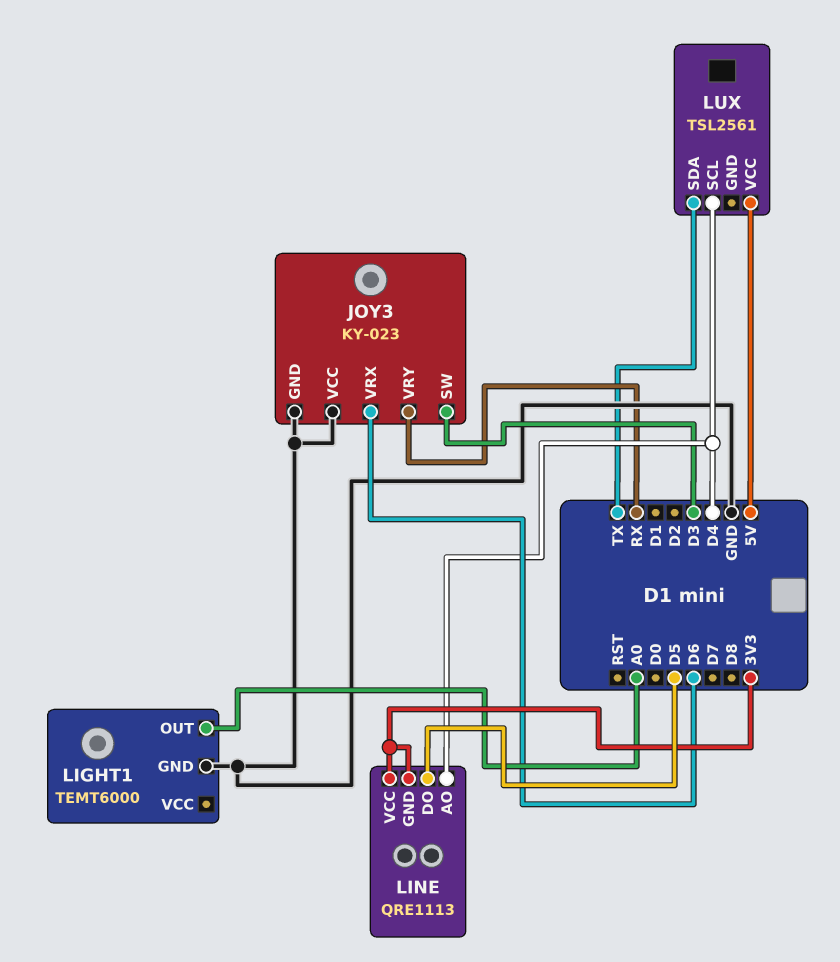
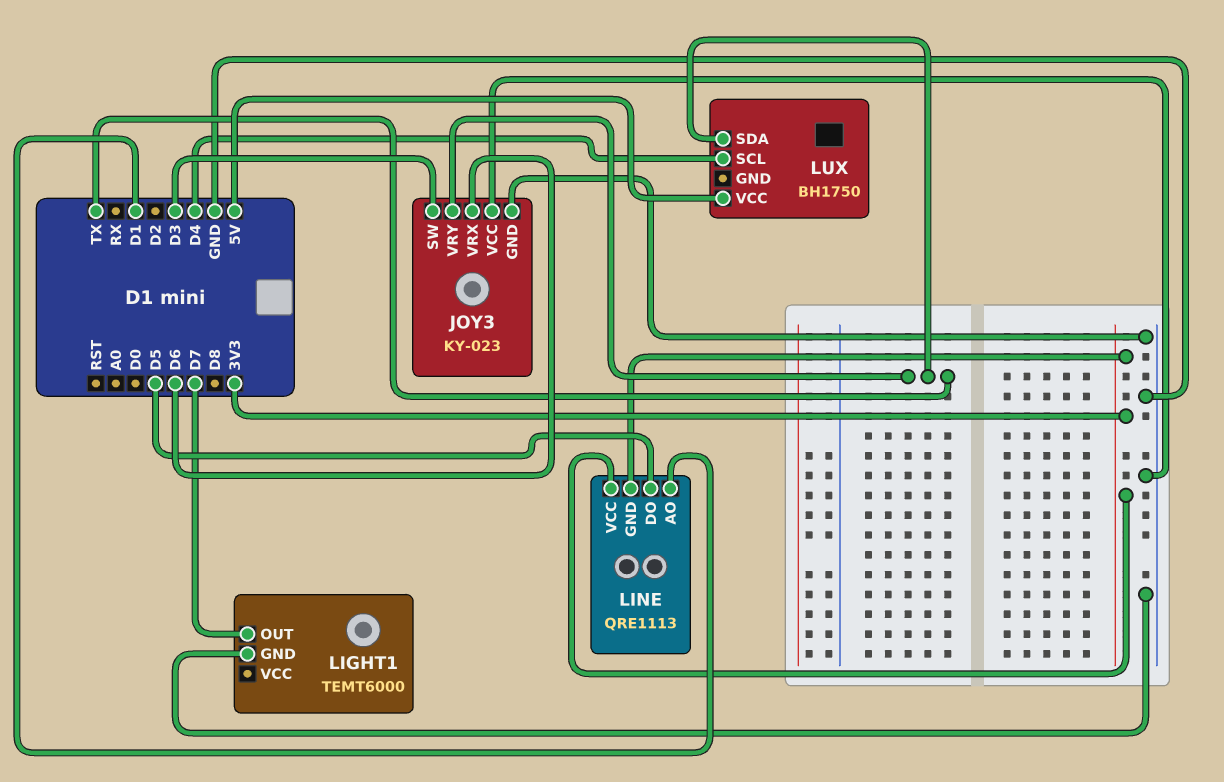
JOY3 pin VRY: RX -> TX
LIGHT1 pin OUT: A0 -> D7
LINE pin AO: D4 -> D1
LUX: TSL2561 -> BH1750

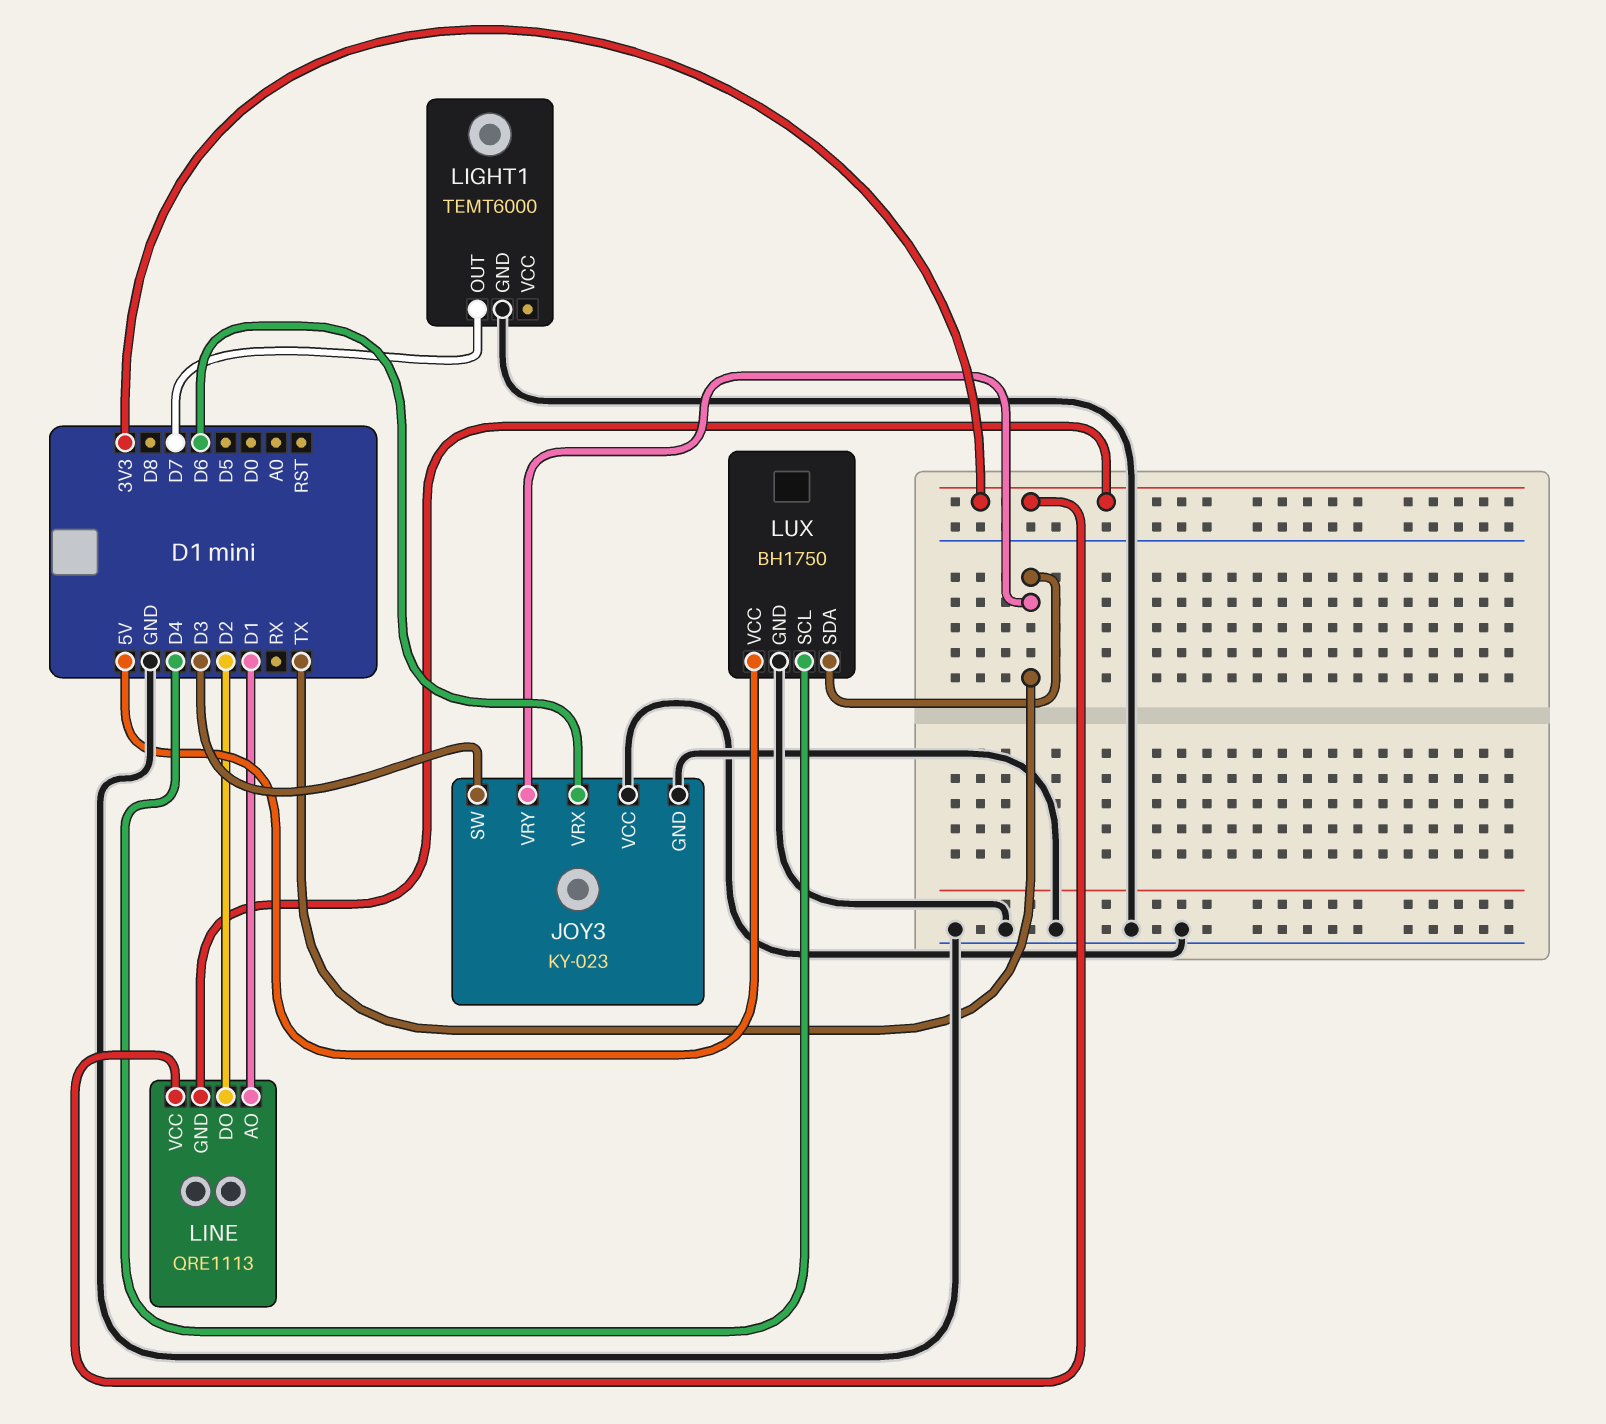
LINE pin DO: D5 -> D2
LUX pin GND: none -> GND

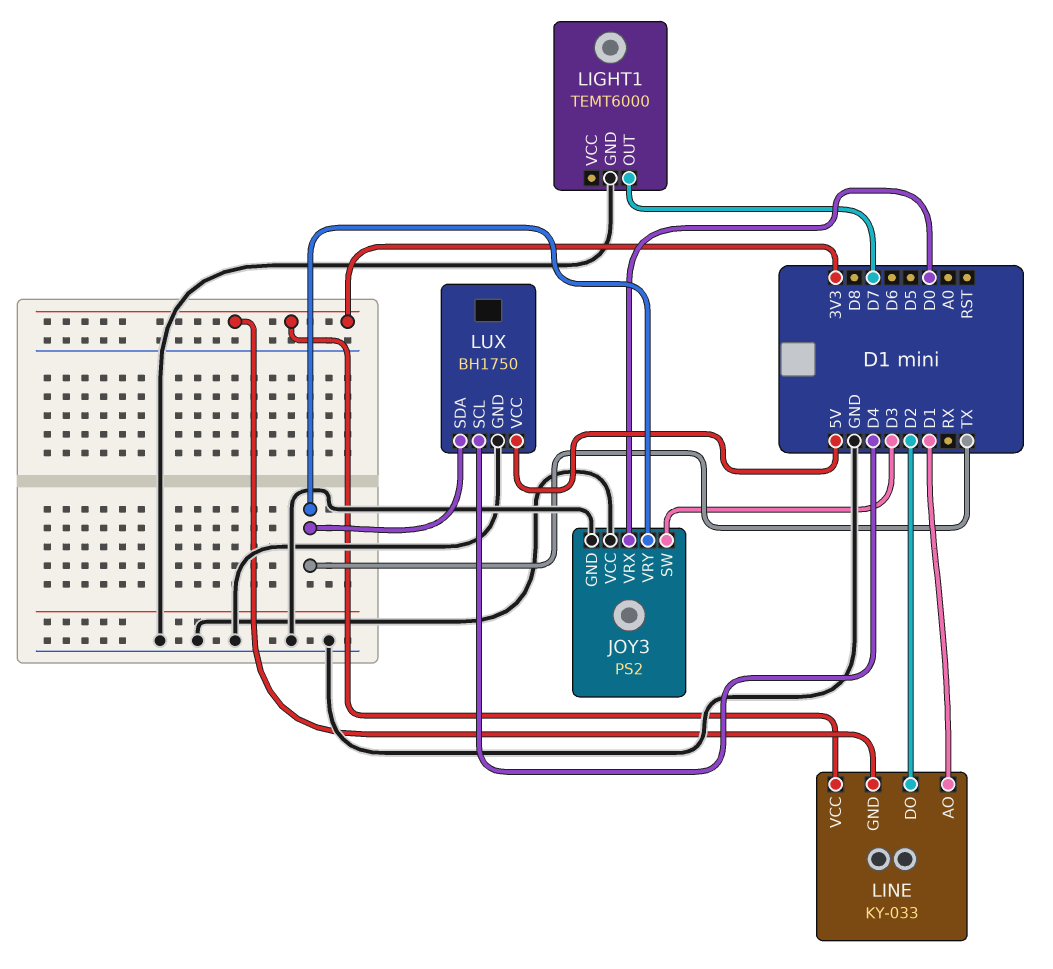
JOY3: KY-023 -> PS2
JOY3 pin VRX: D6 -> D0
LINE: QRE1113 -> KY-033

++++

_The problem_
What you give back should be exactly the lines from the one with "JOY3: KY-023 -> PS2" through the final line of the listing, and no others.

_The answer_
JOY3: KY-023 -> PS2
JOY3 pin VRX: D6 -> D0
LINE: QRE1113 -> KY-033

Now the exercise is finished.